Exercise aim - Transcribe the data below verbatim from the line with "pink round brick G14 level 1 -> none" to the line with "yellow brick A3". Include both of those lines.

The records -
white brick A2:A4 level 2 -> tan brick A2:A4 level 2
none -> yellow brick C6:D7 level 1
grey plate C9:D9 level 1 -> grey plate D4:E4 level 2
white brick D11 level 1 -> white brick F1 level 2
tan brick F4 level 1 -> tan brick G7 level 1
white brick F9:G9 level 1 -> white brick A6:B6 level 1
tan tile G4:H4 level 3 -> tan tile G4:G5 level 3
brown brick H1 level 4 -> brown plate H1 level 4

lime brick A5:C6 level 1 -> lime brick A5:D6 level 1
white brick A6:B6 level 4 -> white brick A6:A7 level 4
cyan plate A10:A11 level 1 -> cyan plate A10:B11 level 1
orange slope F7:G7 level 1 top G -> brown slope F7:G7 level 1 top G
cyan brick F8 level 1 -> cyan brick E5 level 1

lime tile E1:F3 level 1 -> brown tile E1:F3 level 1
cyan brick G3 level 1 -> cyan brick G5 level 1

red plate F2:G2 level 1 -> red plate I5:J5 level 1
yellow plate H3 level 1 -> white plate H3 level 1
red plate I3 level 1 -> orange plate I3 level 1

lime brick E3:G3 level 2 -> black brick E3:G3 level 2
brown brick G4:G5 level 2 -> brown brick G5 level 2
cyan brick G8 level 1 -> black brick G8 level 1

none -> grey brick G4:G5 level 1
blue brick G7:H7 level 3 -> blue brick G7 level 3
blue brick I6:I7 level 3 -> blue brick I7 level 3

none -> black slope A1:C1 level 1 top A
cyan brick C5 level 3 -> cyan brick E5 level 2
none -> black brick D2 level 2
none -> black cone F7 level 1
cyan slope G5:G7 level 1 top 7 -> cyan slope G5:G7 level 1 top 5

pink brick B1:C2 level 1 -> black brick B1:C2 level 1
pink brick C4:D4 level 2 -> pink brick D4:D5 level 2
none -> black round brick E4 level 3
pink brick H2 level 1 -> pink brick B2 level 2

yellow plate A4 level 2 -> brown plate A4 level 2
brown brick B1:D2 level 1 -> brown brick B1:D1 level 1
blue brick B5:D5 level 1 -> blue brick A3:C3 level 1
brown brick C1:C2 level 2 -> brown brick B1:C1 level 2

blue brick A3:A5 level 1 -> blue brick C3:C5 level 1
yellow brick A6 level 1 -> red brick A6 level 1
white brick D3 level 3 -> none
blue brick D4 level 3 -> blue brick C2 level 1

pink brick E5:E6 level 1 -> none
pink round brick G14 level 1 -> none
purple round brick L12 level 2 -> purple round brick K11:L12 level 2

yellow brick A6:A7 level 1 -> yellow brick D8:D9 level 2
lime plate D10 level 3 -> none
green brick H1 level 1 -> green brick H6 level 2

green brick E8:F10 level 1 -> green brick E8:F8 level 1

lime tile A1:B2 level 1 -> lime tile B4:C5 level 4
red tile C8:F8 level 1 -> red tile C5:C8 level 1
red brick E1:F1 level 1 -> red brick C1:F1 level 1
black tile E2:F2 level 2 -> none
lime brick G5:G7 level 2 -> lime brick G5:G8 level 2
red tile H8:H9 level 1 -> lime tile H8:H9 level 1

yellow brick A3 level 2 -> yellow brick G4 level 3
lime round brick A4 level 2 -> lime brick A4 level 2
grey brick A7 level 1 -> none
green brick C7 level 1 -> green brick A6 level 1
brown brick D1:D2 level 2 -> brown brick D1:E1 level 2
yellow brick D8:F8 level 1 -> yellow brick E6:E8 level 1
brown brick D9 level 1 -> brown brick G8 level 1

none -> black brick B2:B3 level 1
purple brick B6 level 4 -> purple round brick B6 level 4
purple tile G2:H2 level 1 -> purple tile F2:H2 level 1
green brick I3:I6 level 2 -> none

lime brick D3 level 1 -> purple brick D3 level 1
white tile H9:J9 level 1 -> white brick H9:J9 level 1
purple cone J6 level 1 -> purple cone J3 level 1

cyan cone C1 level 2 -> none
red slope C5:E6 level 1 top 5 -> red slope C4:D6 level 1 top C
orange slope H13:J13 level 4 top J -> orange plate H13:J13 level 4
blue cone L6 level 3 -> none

Expected answer -
pink round brick G14 level 1 -> none
purple round brick L12 level 2 -> purple round brick K11:L12 level 2

yellow brick A6:A7 level 1 -> yellow brick D8:D9 level 2
lime plate D10 level 3 -> none
green brick H1 level 1 -> green brick H6 level 2

green brick E8:F10 level 1 -> green brick E8:F8 level 1

lime tile A1:B2 level 1 -> lime tile B4:C5 level 4
red tile C8:F8 level 1 -> red tile C5:C8 level 1
red brick E1:F1 level 1 -> red brick C1:F1 level 1
black tile E2:F2 level 2 -> none
lime brick G5:G7 level 2 -> lime brick G5:G8 level 2
red tile H8:H9 level 1 -> lime tile H8:H9 level 1

yellow brick A3 level 2 -> yellow brick G4 level 3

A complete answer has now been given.